### ACTIVITY
Exactly the lines from the one containing "(105, 282) = (322, 183): orange cube -> none" through the final line of the data are to be written out again, with nothing added.

### PROVIDED MATERIAL

* * * * * * * * *

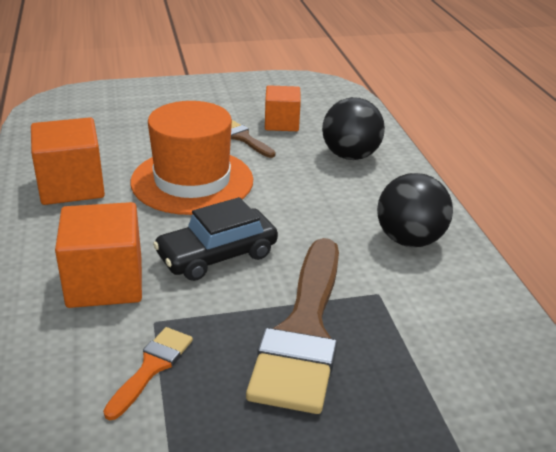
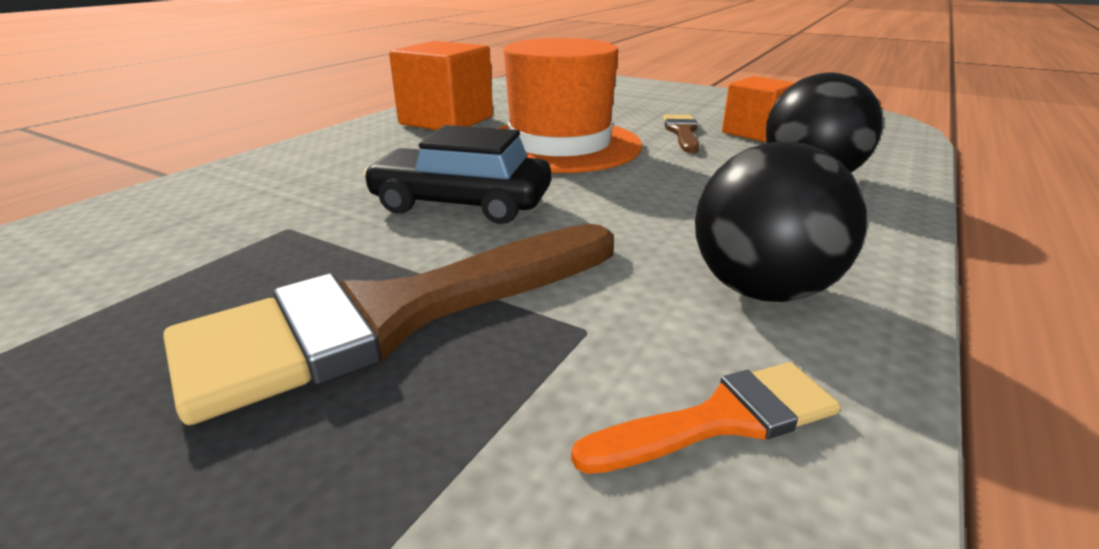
camera: 45 degrees right, 5 degrees down
(105, 282) = (322, 183): orange cube -> none
(152, 367) = (194, 261): orange brush -> orange brush (722, 419)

* * * * * * * * *

### EXERCISE RESPONSE
(105, 282) = (322, 183): orange cube -> none
(152, 367) = (194, 261): orange brush -> orange brush (722, 419)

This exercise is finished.